THE REQUEST:
Collect each line of the items below that contains the string "Clarinet". The match is case-sensitive.

MATERIAL TO PROCESS:
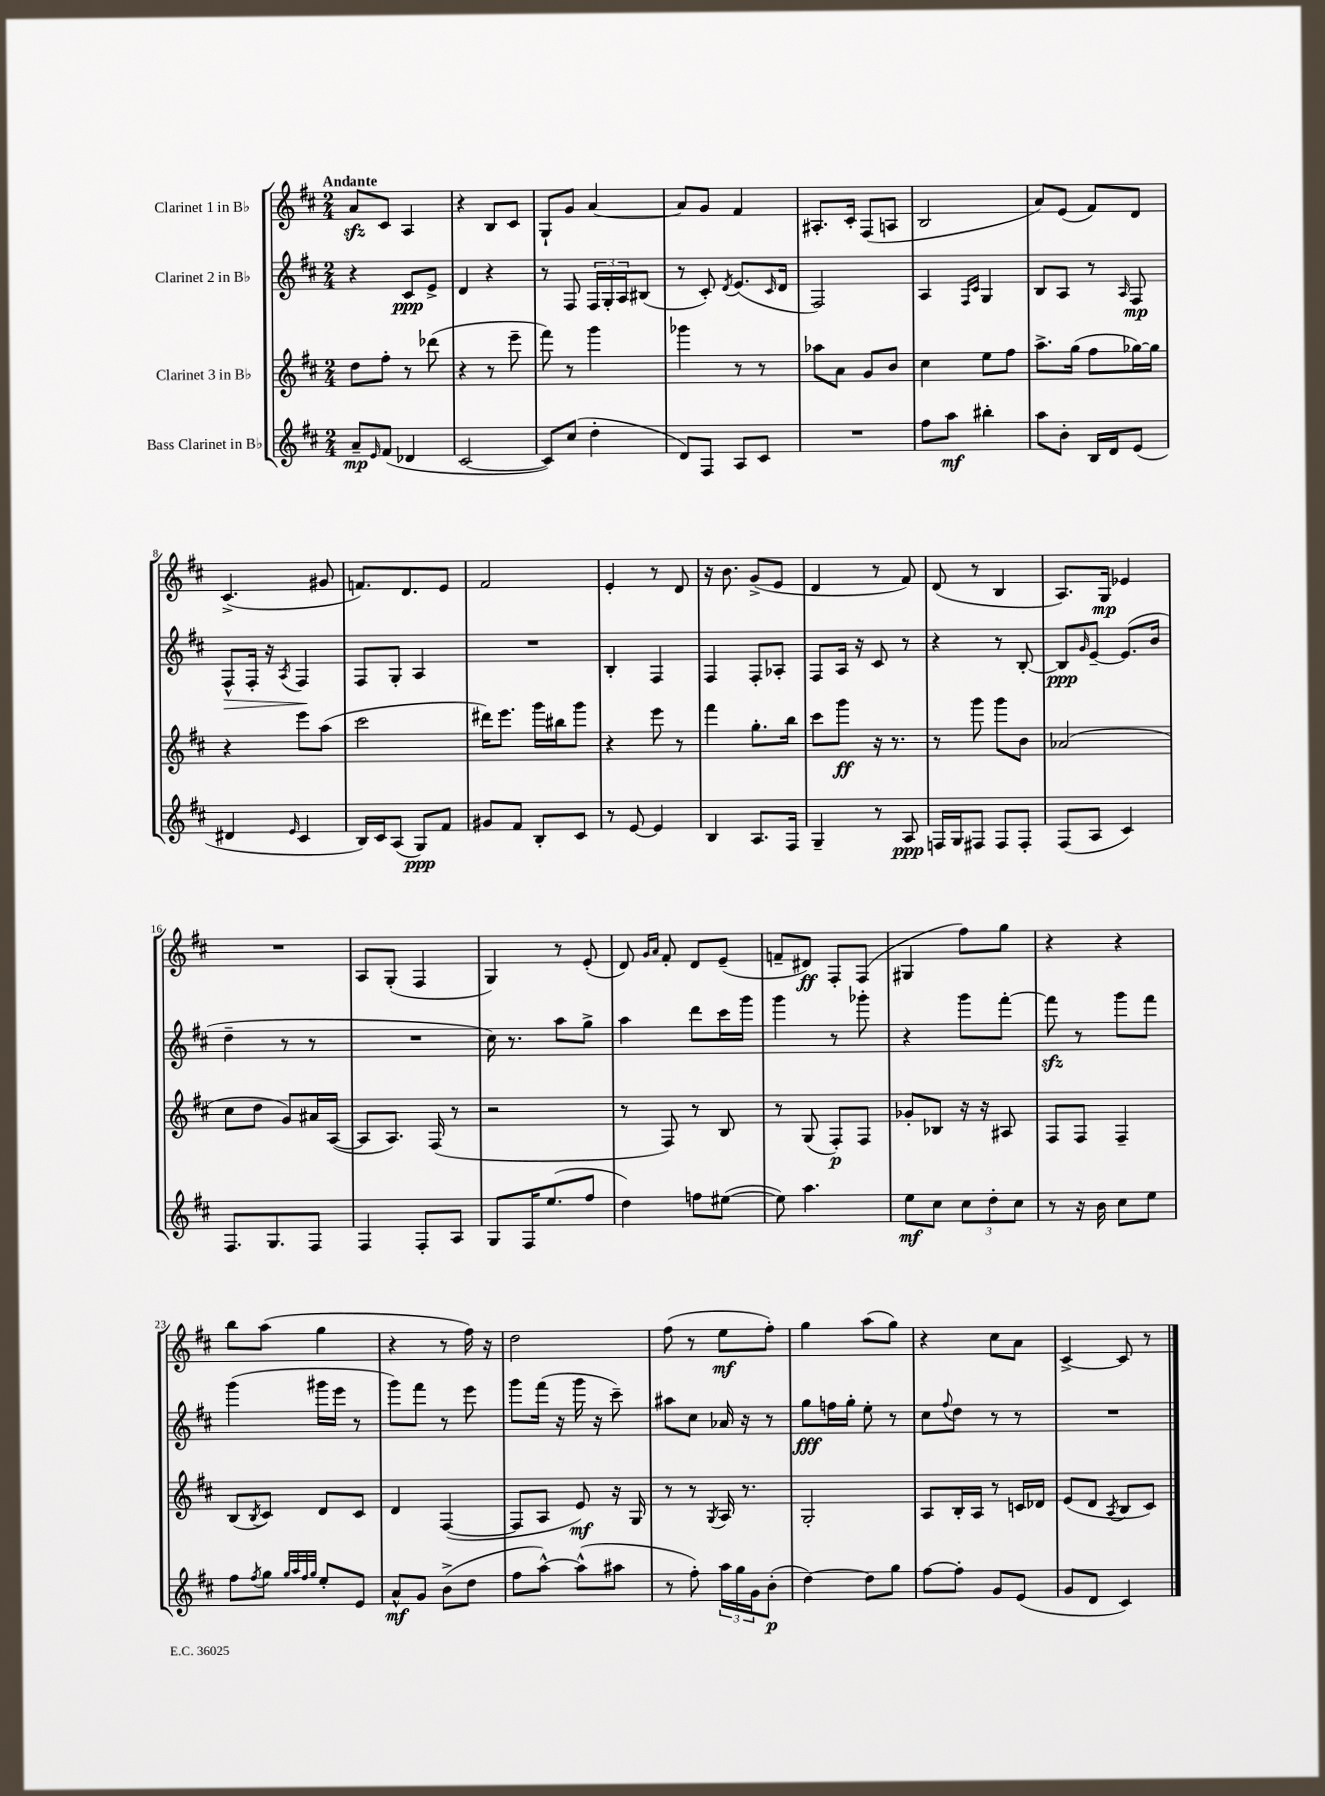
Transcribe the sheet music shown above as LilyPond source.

<<
\new StaffGroup <<
\new Staff = "s0" \with { instrumentName = "Clarinet 1 in Bb" } {
    \clef treble \key d \major \numericTimeSignature \time 2/4 \tempo "Andante"
    a'8\sfz cis'8 a4 |
    r4 b8 cis'8 |
    g8-! g'8 a'4~ |
    a'8 g'8 fis'4 |
    ais8.-. cis'16-. fis8( a8 |
    b2 |
    a'8) e'8( fis'8) d'8 |
    cis'4.->( gis'8 |
    f'8.) d'8. e'8 |
    fis'2 |
    e'4-. r8 d'8 |
    r16 b'8. g'8->( e'8 |
    d'4 r8 fis'8) |
    d'8( r8 b4 |
    a8.) g16\mp ees'4 |
    R2 |
    a8 g8-.( fis4 |
    g4) r8 e'8-.( |
    d'8) \grace { g'16 a'16 } fis'8-. d'8 e'8--( |
    f'8-- dis'8\ff) fis8-. fis8( |
    gis4 fis''8) g''8 |
    r4 r4 |
    b''8 a''8( g''4 |
    r4 r8 fis''16) r16 |
    d''2 |
    fis''8( r8 e''8\mf fis''8-.) |
    g''4 a''8( g''8) |
    r4 cis''8 a'8 |
    cis'4~-> cis'8 r8 \bar "|." |
}
\new Staff = "s1" \with { instrumentName = "Clarinet 2 in Bb" } {
    \clef treble \key d \major \numericTimeSignature \time 2/4
    r4 cis'8\ppp e'8-> |
    d'4 r4 |
    r8 fis8 \tuplet 3/2 { fis16 g16-. a16 } bis8( |
    r8 cis'8-.) \acciaccatura { d'8 } e'8.( \grace { cis'16 } d'16 |
    fis2) |
    a4 \grace { fis16 cis'16 } g4 |
    b8 a8 r8 \grace { a16 } fis8\mp |
    fis8-^\> fis16-. r16 \acciaccatura { a8 } fis4\! |
    fis8 g8-. a4 |
    R2 |
    b4-. fis4 |
    fis4 fis8-. aes8-. |
    fis8 a16 r16 cis'8 r8 |
    r4 r8 b8~-. |
    b8\ppp \grace { g'16 } e'8~-- e'8.( b'16 |
    d''4-- r8 r8 |
    R2 |
    cis''16) r8. a''8 g''8-> |
    a''4 d'''8 cis'''16 g'''16 |
    g'''4 r8 ges'''8-. |
    r4 g'''8 fis'''8~-. |
    fis'''8\sfz r8 g'''8 fis'''8 |
    g'''4( gis'''16 e'''16 r8 |
    g'''8) fis'''8 r8 e'''8 |
    g'''8 fis'''16( r16 g'''16 r16 cis'''8--) |
    ais''8 cis''8 aes'16 r16 r8 |
    g''8\fff f''16 g''16-. e''8-. r8 |
    cis''8 \appoggiatura { fis''8 } d''8 r8 r8 |
    R2 \bar "|." |
}
\new Staff = "s2" \with { instrumentName = "Clarinet 3 in Bb" } {
    \clef treble \key d \major \numericTimeSignature \time 2/4
    d''8 fis''8-. r8 des'''8( |
    r4 r8 e'''8-- |
    fis'''8) r8 g'''4 |
    ges'''4 r8 r8 |
    aes''8 a'8 g'8 b'8 |
    cis''4 e''8 fis''8 |
    a''8.-> g''16( fis''8 ges''16~) ges''16 |
    r4 e'''8 a''8( |
    cis'''2 |
    dis'''16) e'''8. g'''16 bis''16 g'''8 |
    r4 e'''8 r8 |
    fis'''4 g''8.-. b''16 |
    cis'''8 g'''8\ff r16 r8. |
    r8 g'''8 g'''8 b'8 |
    aes'2( |
    cis''8 d''8 g'8) ais'16 a16~( |
    a8 a8.) fis16( r8 |
    r2 |
    r8 fis8) r8 b8 |
    r8 g8( fis8-.\p) fis8 |
    ges'8-. bes8 r16 r16 ais8 |
    fis8 fis8 fis4-- |
    b8( \acciaccatura { b8 } cis'8) d'8 cis'8 |
    d'4 fis4~( |
    fis8 a8 e'8\mf) r16 g16 |
    r8 r8 \acciaccatura { g8 } a16 r8. |
    g2-. |
    a8 b16-. a16 r8 c'16 des'16 |
    e'8( d'8 \acciaccatura { a8 } b8 cis'8) \bar "|." |
}
\new Staff = "s3" \with { instrumentName = "Bass Clarinet in Bb" } {
    \clef treble \key d \major \numericTimeSignature \time 2/4
    a'8--\mp \grace { e'16 } fis'8( des'4 |
    cis'2~ |
    cis'8) cis''8( d''4-. |
    d'8) fis8 a8 cis'8 |
    R2 |
    fis''8 a''8\mf bis''4-. |
    a''8 b'8-. b16 d'16 e'8( |
    dis'4 \grace { e'16 } cis'4 |
    b16) cis'16 a8( g8\ppp) fis'8 |
    gis'8 fis'8 b8-. cis'8 |
    r8 e'8~ e'4 |
    b4 a8. fis16 |
    g4-- r8 a8\ppp |
    f16 g16 fis8 fis8 fis8-. |
    fis8( a8 cis'4) |
    fis8. g8. fis8 |
    fis4 fis8-. a8 |
    g8 fis16 e''8.( fis''8 |
    d''4) f''8 eis''8~( |
    eis''8) a''4. |
    e''8\mf cis''8 \tuplet 3/2 { cis''8 d''8-. cis''8 } |
    r8 r16 b'16 cis''8 e''8 |
    fis''8 \acciaccatura { fis''8 } g''8 \grace { g''32 a''32 fis''32 g''32 } e''8-. e'8 |
    a'8-^\mf g'8 b'8->( d''8 |
    fis''8 a''8~-^) a''8-^( ais''8 |
    r8 fis''8-.) \tuplet 3/2 { a''16 g''16 g'16 } b'8-.\p( |
    d''4~) d''8 g''8 |
    fis''8~ fis''8-. g'8 e'8( |
    g'8 d'8 cis'4) \bar "|." |
}
>>
>>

EXERCISE RESPONSE:
\new Staff = "s0" \with { instrumentName = "Clarinet 1 in Bb" } {
\new Staff = "s1" \with { instrumentName = "Clarinet 2 in Bb" } {
\new Staff = "s2" \with { instrumentName = "Clarinet 3 in Bb" } {
\new Staff = "s3" \with { instrumentName = "Bass Clarinet in Bb" } {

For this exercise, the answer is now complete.